• **Provided entries**:
>> begin

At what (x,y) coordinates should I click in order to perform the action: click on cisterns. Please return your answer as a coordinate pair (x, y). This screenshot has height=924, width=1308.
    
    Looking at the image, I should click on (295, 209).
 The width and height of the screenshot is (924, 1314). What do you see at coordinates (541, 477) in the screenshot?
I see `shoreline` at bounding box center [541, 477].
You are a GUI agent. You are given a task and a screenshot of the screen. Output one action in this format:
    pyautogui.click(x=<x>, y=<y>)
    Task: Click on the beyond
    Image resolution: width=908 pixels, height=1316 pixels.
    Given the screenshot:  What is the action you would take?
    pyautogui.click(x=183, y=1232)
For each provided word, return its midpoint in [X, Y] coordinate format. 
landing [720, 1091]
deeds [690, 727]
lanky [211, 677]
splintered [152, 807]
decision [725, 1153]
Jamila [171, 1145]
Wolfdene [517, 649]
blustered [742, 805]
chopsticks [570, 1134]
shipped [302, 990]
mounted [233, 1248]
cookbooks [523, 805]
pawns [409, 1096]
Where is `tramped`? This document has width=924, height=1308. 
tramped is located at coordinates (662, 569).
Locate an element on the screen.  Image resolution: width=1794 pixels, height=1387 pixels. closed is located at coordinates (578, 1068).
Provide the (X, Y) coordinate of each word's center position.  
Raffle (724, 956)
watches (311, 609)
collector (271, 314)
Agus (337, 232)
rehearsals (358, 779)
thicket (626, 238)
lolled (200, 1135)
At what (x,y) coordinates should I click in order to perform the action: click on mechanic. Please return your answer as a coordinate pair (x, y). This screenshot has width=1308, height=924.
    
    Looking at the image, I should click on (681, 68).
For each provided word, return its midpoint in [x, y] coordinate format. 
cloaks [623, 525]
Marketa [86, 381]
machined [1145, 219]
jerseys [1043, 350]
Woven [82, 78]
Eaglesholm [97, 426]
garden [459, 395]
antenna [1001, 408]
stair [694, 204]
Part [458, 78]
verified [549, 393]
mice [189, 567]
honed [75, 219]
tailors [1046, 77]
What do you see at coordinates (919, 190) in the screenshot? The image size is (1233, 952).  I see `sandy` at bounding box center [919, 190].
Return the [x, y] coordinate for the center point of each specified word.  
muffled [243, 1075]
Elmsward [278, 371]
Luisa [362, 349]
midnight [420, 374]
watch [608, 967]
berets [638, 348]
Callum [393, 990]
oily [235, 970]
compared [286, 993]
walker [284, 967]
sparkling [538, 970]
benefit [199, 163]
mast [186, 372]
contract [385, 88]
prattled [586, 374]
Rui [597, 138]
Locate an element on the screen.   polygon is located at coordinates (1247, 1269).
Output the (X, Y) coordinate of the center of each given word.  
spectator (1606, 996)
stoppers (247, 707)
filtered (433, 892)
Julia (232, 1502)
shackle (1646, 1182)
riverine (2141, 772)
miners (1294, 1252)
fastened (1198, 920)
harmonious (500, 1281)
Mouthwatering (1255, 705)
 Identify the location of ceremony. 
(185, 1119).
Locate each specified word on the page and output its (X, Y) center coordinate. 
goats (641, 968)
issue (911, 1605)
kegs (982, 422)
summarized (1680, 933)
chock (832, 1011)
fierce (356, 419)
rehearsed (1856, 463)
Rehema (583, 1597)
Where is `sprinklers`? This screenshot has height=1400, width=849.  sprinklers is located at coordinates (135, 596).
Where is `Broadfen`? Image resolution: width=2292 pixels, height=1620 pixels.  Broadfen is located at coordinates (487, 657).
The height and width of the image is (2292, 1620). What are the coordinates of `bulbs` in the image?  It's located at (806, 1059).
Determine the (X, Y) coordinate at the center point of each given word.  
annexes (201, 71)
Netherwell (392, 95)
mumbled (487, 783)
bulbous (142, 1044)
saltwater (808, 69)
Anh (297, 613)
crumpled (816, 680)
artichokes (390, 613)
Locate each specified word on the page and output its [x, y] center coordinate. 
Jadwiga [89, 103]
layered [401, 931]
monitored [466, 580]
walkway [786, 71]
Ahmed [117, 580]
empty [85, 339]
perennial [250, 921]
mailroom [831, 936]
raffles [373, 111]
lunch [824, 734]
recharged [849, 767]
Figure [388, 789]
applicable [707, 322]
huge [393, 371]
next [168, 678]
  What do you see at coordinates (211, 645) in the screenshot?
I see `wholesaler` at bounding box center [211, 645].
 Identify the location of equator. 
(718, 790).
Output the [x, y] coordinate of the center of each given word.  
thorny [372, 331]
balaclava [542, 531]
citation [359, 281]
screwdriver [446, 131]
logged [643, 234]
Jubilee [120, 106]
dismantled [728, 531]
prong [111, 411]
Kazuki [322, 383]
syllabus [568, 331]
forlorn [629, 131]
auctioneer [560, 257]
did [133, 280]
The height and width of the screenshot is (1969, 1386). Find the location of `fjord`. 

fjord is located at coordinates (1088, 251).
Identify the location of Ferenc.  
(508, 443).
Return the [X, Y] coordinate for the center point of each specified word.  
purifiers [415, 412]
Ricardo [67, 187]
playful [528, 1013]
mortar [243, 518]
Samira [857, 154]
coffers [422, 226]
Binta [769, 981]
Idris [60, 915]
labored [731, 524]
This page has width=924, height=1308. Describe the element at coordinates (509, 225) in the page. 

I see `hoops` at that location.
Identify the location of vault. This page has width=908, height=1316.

>> end

• **Task**: Rewrite all of the items above with every "midpoint" switched to "center point", leaving everything else the same.

• **Problem solution**:
At what (x,y) coordinates should I click in order to perform the action: click on cisterns. Please return your answer as a coordinate pair (x, y). This screenshot has height=924, width=1308.
    
    Looking at the image, I should click on (295, 209).
 The width and height of the screenshot is (924, 1314). What do you see at coordinates (541, 477) in the screenshot?
I see `shoreline` at bounding box center [541, 477].
You are a GUI agent. You are given a task and a screenshot of the screen. Output one action in this format:
    pyautogui.click(x=<x>, y=<y>)
    Task: Click on the beyond
    Image resolution: width=908 pixels, height=1316 pixels.
    Given the screenshot:  What is the action you would take?
    pyautogui.click(x=183, y=1232)
For each provided word, return its center point in [X, Y] coordinate format. 
landing [720, 1091]
deeds [690, 727]
lanky [211, 677]
splintered [152, 807]
decision [725, 1153]
Jamila [171, 1145]
Wolfdene [517, 649]
blustered [742, 805]
chopsticks [570, 1134]
shipped [302, 990]
mounted [233, 1248]
cookbooks [523, 805]
pawns [409, 1096]
Where is `tramped`? This document has width=924, height=1308. 
tramped is located at coordinates (662, 569).
Locate an element on the screen.  Image resolution: width=1794 pixels, height=1387 pixels. closed is located at coordinates (578, 1068).
Provide the (X, Y) coordinate of each word's center position.  
Raffle (724, 956)
watches (311, 609)
collector (271, 314)
Agus (337, 232)
rehearsals (358, 779)
thicket (626, 238)
lolled (200, 1135)
At what (x,y) coordinates should I click in order to perform the action: click on mechanic. Please return your answer as a coordinate pair (x, y). This screenshot has width=1308, height=924.
    
    Looking at the image, I should click on (681, 68).
For each provided word, return its center point in [x, y] coordinate format. 
cloaks [623, 525]
Marketa [86, 381]
machined [1145, 219]
jerseys [1043, 350]
Woven [82, 78]
Eaglesholm [97, 426]
garden [459, 395]
antenna [1001, 408]
stair [694, 204]
Part [458, 78]
verified [549, 393]
mice [189, 567]
honed [75, 219]
tailors [1046, 77]
What do you see at coordinates (919, 190) in the screenshot? The image size is (1233, 952).  I see `sandy` at bounding box center [919, 190].
Return the [x, y] coordinate for the center point of each specified word.  
muffled [243, 1075]
Elmsward [278, 371]
Luisa [362, 349]
midnight [420, 374]
watch [608, 967]
berets [638, 348]
Callum [393, 990]
oily [235, 970]
compared [286, 993]
walker [284, 967]
sparkling [538, 970]
benefit [199, 163]
mast [186, 372]
contract [385, 88]
prattled [586, 374]
Rui [597, 138]
Locate an element on the screen.   polygon is located at coordinates (1247, 1269).
Output the (X, Y) coordinate of the center of each given word.  
spectator (1606, 996)
stoppers (247, 707)
filtered (433, 892)
Julia (232, 1502)
shackle (1646, 1182)
riverine (2141, 772)
miners (1294, 1252)
fastened (1198, 920)
harmonious (500, 1281)
Mouthwatering (1255, 705)
 Identify the location of ceremony. 
(185, 1119).
Locate each specified word on the page and output its (X, Y) center coordinate. 
goats (641, 968)
issue (911, 1605)
kegs (982, 422)
summarized (1680, 933)
chock (832, 1011)
fierce (356, 419)
rehearsed (1856, 463)
Rehema (583, 1597)
Where is `sprinklers`? This screenshot has height=1400, width=849.  sprinklers is located at coordinates (135, 596).
Where is `Broadfen`? Image resolution: width=2292 pixels, height=1620 pixels.  Broadfen is located at coordinates (487, 657).
The height and width of the image is (2292, 1620). What are the coordinates of `bulbs` in the image?  It's located at (806, 1059).
Determine the (X, Y) coordinate at the center point of each given word.  
annexes (201, 71)
Netherwell (392, 95)
mumbled (487, 783)
bulbous (142, 1044)
saltwater (808, 69)
Anh (297, 613)
crumpled (816, 680)
artichokes (390, 613)
Locate each specified word on the page and output its [x, y] center coordinate. 
Jadwiga [89, 103]
layered [401, 931]
monitored [466, 580]
walkway [786, 71]
Ahmed [117, 580]
empty [85, 339]
perennial [250, 921]
mailroom [831, 936]
raffles [373, 111]
lunch [824, 734]
recharged [849, 767]
Figure [388, 789]
applicable [707, 322]
huge [393, 371]
next [168, 678]
  What do you see at coordinates (211, 645) in the screenshot?
I see `wholesaler` at bounding box center [211, 645].
 Identify the location of equator. 
(718, 790).
Output the [x, y] coordinate of the center of each given word.  
thorny [372, 331]
balaclava [542, 531]
citation [359, 281]
screwdriver [446, 131]
logged [643, 234]
Jubilee [120, 106]
dismantled [728, 531]
prong [111, 411]
Kazuki [322, 383]
syllabus [568, 331]
forlorn [629, 131]
auctioneer [560, 257]
did [133, 280]
The height and width of the screenshot is (1969, 1386). Find the location of `fjord`. 

fjord is located at coordinates (1088, 251).
Identify the location of Ferenc.  
(508, 443).
Return the [X, Y] coordinate for the center point of each specified word.  
purifiers [415, 412]
Ricardo [67, 187]
playful [528, 1013]
mortar [243, 518]
Samira [857, 154]
coffers [422, 226]
Binta [769, 981]
Idris [60, 915]
labored [731, 524]
This page has width=924, height=1308. Describe the element at coordinates (509, 225) in the page. 

I see `hoops` at that location.
Identify the location of vault. This page has width=908, height=1316.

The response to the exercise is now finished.